[Provided entries]:
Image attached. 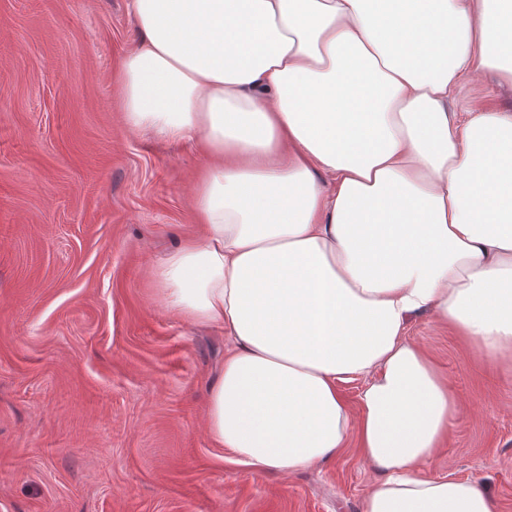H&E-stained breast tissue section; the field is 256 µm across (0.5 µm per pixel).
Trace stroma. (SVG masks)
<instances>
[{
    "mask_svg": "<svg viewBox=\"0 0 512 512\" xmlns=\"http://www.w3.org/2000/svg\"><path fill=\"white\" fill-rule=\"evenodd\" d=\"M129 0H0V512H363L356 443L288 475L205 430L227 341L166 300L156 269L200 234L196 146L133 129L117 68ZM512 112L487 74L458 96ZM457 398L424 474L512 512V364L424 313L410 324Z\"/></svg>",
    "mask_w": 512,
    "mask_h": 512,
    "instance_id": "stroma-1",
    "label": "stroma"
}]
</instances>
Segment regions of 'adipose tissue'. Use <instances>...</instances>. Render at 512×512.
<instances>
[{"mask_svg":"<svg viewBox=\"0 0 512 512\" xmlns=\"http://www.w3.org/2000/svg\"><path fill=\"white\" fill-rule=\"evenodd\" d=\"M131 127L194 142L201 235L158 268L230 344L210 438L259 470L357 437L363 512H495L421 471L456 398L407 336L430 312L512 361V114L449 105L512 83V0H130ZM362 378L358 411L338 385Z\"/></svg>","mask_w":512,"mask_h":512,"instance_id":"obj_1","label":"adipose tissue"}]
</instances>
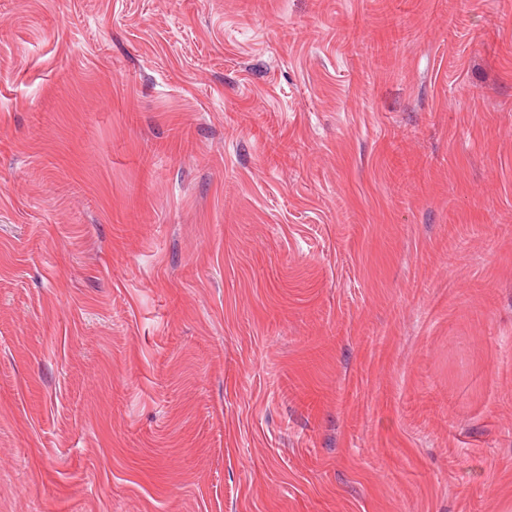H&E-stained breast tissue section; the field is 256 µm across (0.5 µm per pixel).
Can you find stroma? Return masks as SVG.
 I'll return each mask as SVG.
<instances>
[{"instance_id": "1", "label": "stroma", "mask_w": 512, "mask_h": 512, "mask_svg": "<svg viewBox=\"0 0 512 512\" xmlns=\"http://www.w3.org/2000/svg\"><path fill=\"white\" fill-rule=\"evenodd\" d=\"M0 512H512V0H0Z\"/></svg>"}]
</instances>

[Written problem]:
Write out, word for word, the line containing "Trace stroma. (SVG masks)" and each line after it to the end of the data, and nothing more. Drop the pictures.

[Reply to the exercise]:
Trace stroma. (SVG masks)
<instances>
[{
    "mask_svg": "<svg viewBox=\"0 0 512 512\" xmlns=\"http://www.w3.org/2000/svg\"><path fill=\"white\" fill-rule=\"evenodd\" d=\"M129 0H0V512H363L356 443L288 475L205 430L227 341L166 300L156 269L200 234L196 146L133 129L117 68ZM512 112L487 74L458 96ZM457 398L424 474L512 512V364L424 313L410 324Z\"/></svg>",
    "mask_w": 512,
    "mask_h": 512,
    "instance_id": "stroma-1",
    "label": "stroma"
}]
</instances>
Segment regions of 'adipose tissue'. Use <instances>...</instances>. Render at 512×512.
<instances>
[{"mask_svg":"<svg viewBox=\"0 0 512 512\" xmlns=\"http://www.w3.org/2000/svg\"><path fill=\"white\" fill-rule=\"evenodd\" d=\"M131 127L194 142L201 235L158 268L230 344L210 438L259 470L357 437L363 512H495L421 471L456 398L407 336L430 312L512 361V114L449 105L512 83V0H130ZM362 378L358 411L338 385Z\"/></svg>","mask_w":512,"mask_h":512,"instance_id":"obj_1","label":"adipose tissue"}]
</instances>
H&E-stained breast tissue section; the field is 256 µm across (0.5 µm per pixel).
Can you find stroma? Return masks as SVG.
 I'll return each mask as SVG.
<instances>
[{"instance_id": "1", "label": "stroma", "mask_w": 512, "mask_h": 512, "mask_svg": "<svg viewBox=\"0 0 512 512\" xmlns=\"http://www.w3.org/2000/svg\"><path fill=\"white\" fill-rule=\"evenodd\" d=\"M0 512H512V0H0Z\"/></svg>"}]
</instances>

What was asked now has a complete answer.